DATASET CONTENT:
--- START ---
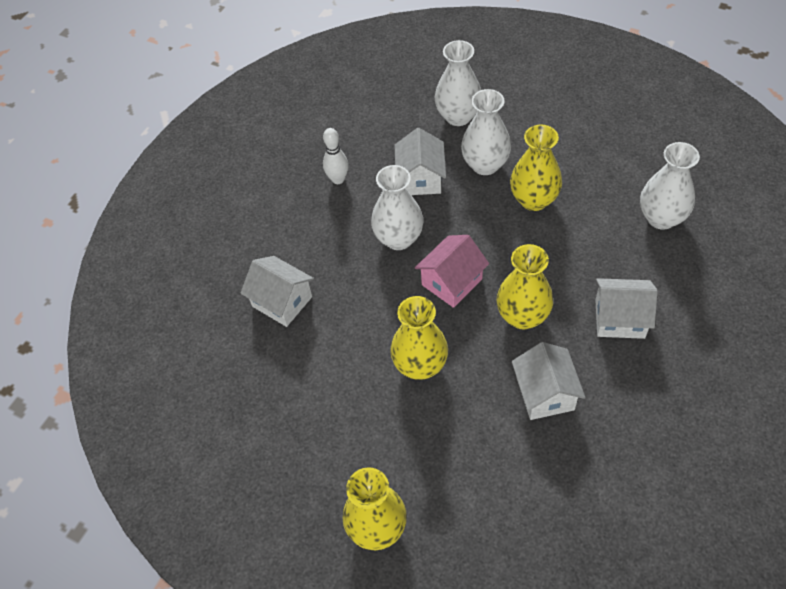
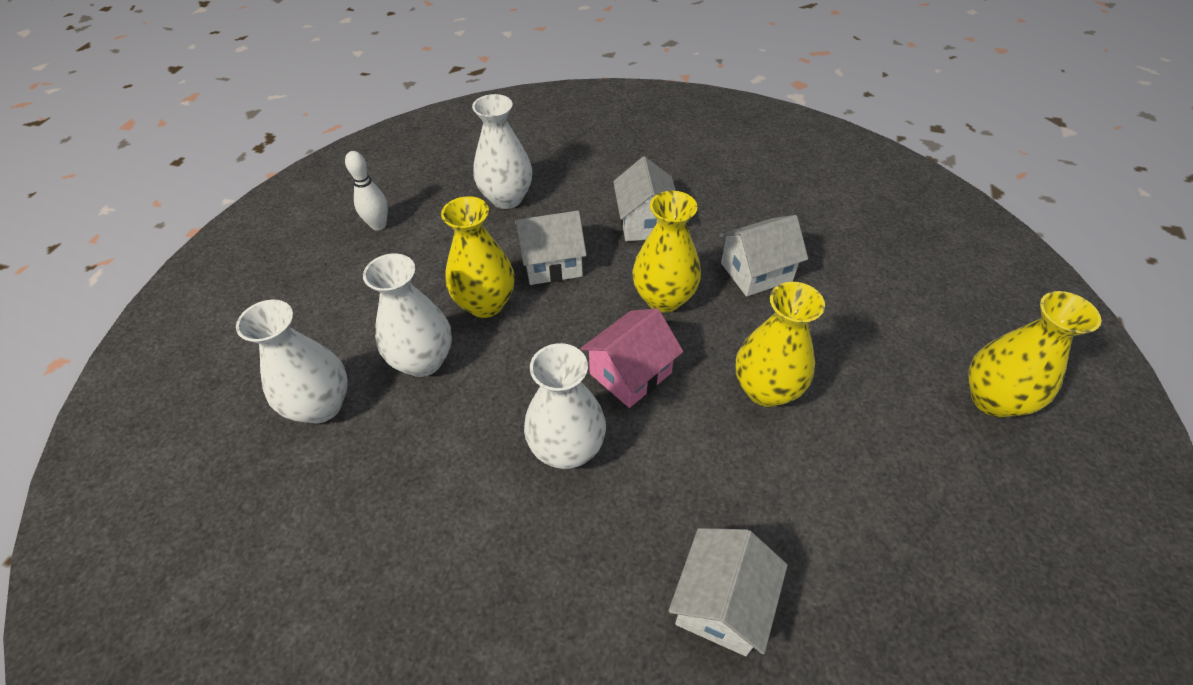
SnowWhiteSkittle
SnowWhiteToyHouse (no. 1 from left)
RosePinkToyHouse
--- END ---
The reply should consist of the listing restated word for word, with its pictures removed.

RESULT OF THIS EXERCISE:
SnowWhiteSkittle
SnowWhiteToyHouse (no. 1 from left)
RosePinkToyHouse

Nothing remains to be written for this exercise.